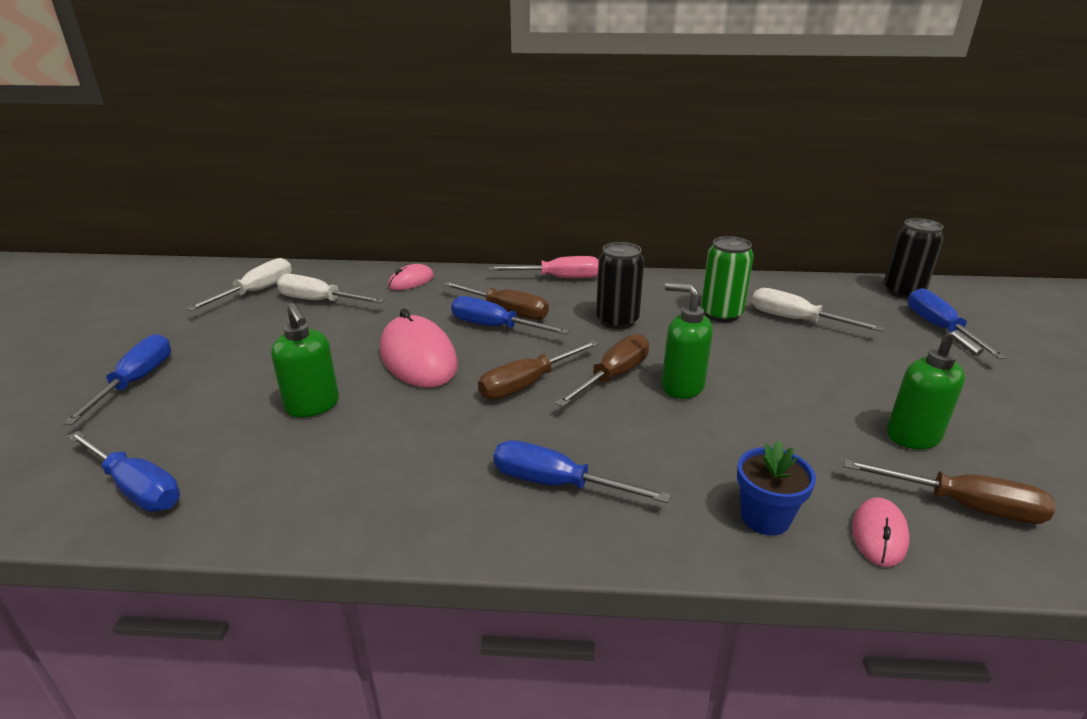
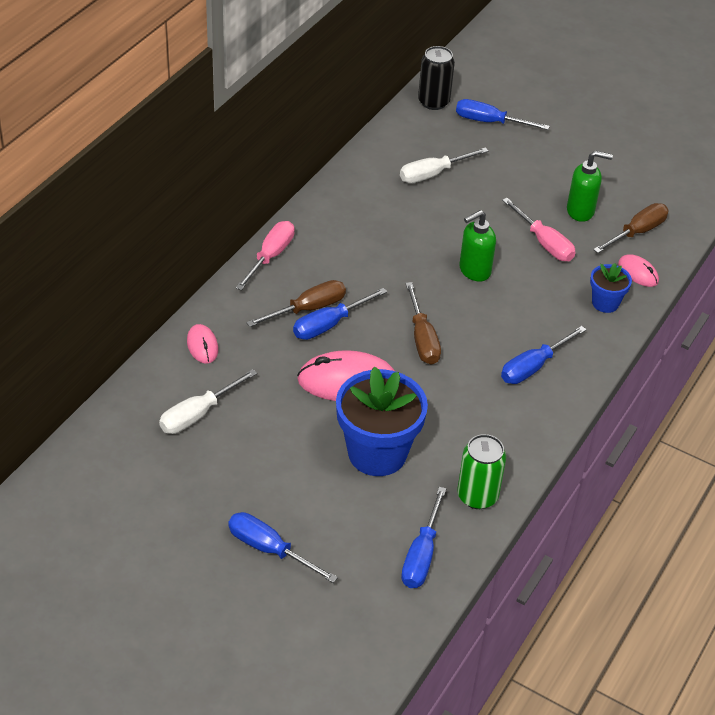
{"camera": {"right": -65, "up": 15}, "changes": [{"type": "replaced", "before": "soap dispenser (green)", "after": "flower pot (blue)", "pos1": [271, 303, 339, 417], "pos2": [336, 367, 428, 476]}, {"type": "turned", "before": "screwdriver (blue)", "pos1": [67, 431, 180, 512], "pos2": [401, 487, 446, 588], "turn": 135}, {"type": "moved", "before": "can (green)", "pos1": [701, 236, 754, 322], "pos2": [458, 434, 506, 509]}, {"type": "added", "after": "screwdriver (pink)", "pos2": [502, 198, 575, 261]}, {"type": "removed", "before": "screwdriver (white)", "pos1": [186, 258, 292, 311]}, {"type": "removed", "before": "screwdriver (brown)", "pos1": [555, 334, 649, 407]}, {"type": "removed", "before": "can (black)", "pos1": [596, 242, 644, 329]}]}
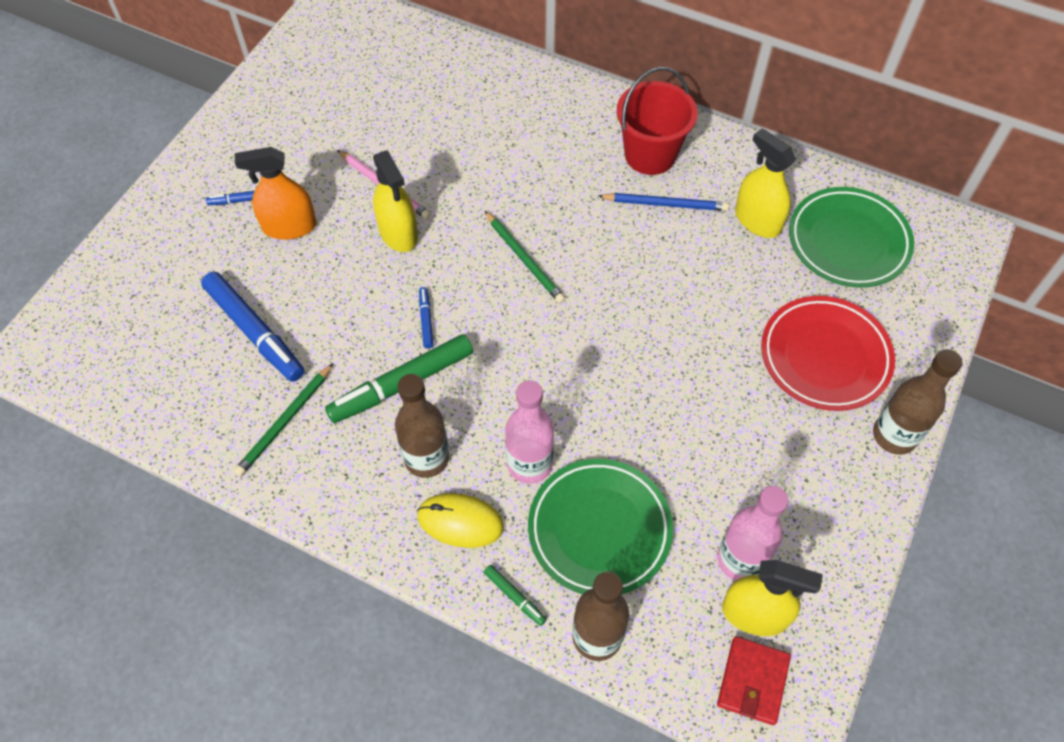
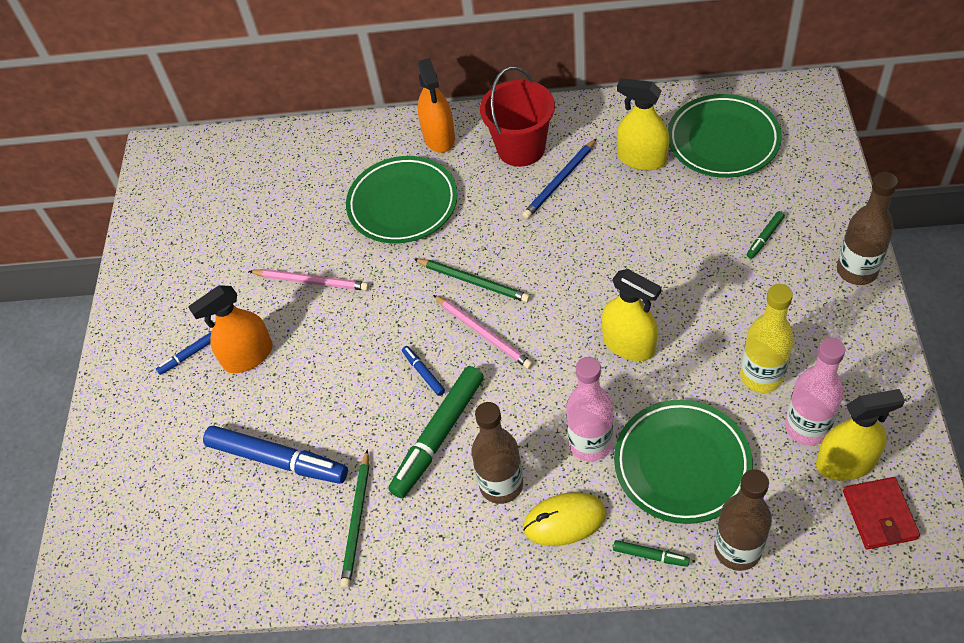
{"camera": {"right": -20, "up": -5}, "changes": [{"type": "added", "after": "plate (green)", "pos2": [346, 156, 458, 243]}, {"type": "added", "after": "spray bottle (orange)", "pos2": [418, 58, 455, 153]}, {"type": "added", "after": "pencil (pink)", "pos2": [433, 295, 533, 369]}, {"type": "turned", "before": "pencil (blue)", "pos1": [598, 193, 729, 211], "pos2": [522, 138, 597, 219], "turn": 150}, {"type": "moved", "before": "spray bottle (yellow)", "pos1": [373, 151, 418, 252], "pos2": [602, 269, 662, 361]}, {"type": "added", "after": "bottle (yellow)", "pos2": [740, 284, 794, 393]}, {"type": "replaced", "before": "plate (red)", "after": "marker (green)", "pos1": [761, 296, 895, 411], "pos2": [747, 211, 785, 259]}]}
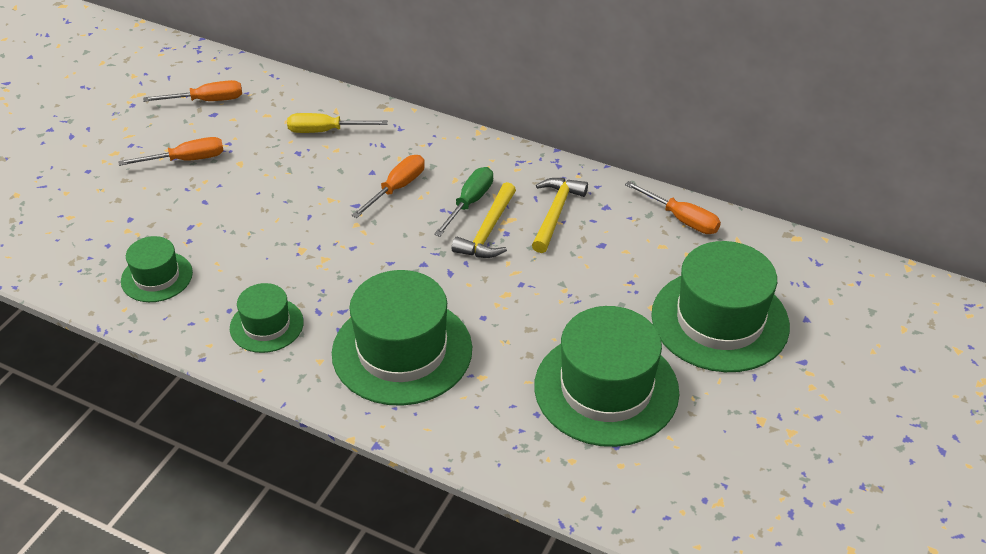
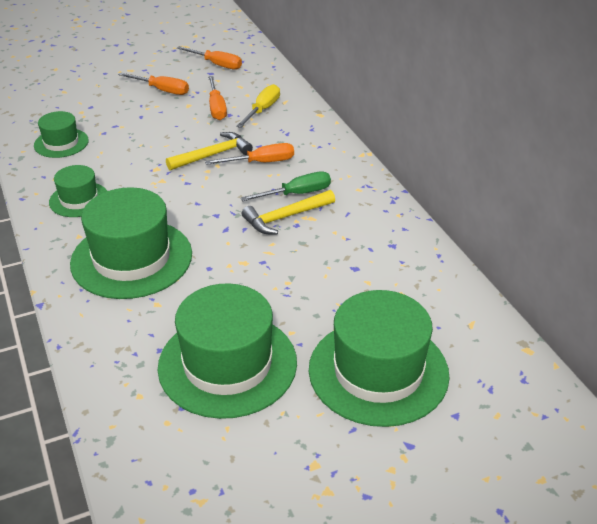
{"camera": {"right": 40, "up": -5}, "changes": [{"type": "moved", "before": "hammer (yellow)", "pos1": [532, 178, 588, 253], "pos2": [166, 132, 253, 170]}, {"type": "moved", "before": "screwdriver (orange)", "pos1": [625, 181, 721, 234], "pos2": [208, 76, 227, 120]}, {"type": "turned", "before": "screwdriver (yellow)", "pos1": [287, 113, 388, 133], "pos2": [236, 84, 280, 128], "turn": 75}]}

> **PROBLEM STATEMENT**
Print each line of the material above exactly, with the pictures removed from your copy.

> **EXERCISE RESULT**
{"camera": {"right": -65, "up": 15}, "changes": [{"type": "replaced", "before": "soap dispenser (green)", "after": "flower pot (blue)", "pos1": [271, 303, 339, 417], "pos2": [336, 367, 428, 476]}, {"type": "turned", "before": "screwdriver (blue)", "pos1": [67, 431, 180, 512], "pos2": [401, 487, 446, 588], "turn": 135}, {"type": "moved", "before": "can (green)", "pos1": [701, 236, 754, 322], "pos2": [458, 434, 506, 509]}, {"type": "added", "after": "screwdriver (pink)", "pos2": [502, 198, 575, 261]}, {"type": "removed", "before": "screwdriver (white)", "pos1": [186, 258, 292, 311]}, {"type": "removed", "before": "screwdriver (brown)", "pos1": [555, 334, 649, 407]}, {"type": "removed", "before": "can (black)", "pos1": [596, 242, 644, 329]}]}
{"camera": {"right": -20, "up": -5}, "changes": [{"type": "added", "after": "plate (green)", "pos2": [346, 156, 458, 243]}, {"type": "added", "after": "spray bottle (orange)", "pos2": [418, 58, 455, 153]}, {"type": "added", "after": "pencil (pink)", "pos2": [433, 295, 533, 369]}, {"type": "turned", "before": "pencil (blue)", "pos1": [598, 193, 729, 211], "pos2": [522, 138, 597, 219], "turn": 150}, {"type": "moved", "before": "spray bottle (yellow)", "pos1": [373, 151, 418, 252], "pos2": [602, 269, 662, 361]}, {"type": "added", "after": "bottle (yellow)", "pos2": [740, 284, 794, 393]}, {"type": "replaced", "before": "plate (red)", "after": "marker (green)", "pos1": [761, 296, 895, 411], "pos2": [747, 211, 785, 259]}]}
{"camera": {"right": 40, "up": -5}, "changes": [{"type": "moved", "before": "hammer (yellow)", "pos1": [532, 178, 588, 253], "pos2": [166, 132, 253, 170]}, {"type": "moved", "before": "screwdriver (orange)", "pos1": [625, 181, 721, 234], "pos2": [208, 76, 227, 120]}, {"type": "turned", "before": "screwdriver (yellow)", "pos1": [287, 113, 388, 133], "pos2": [236, 84, 280, 128], "turn": 75}]}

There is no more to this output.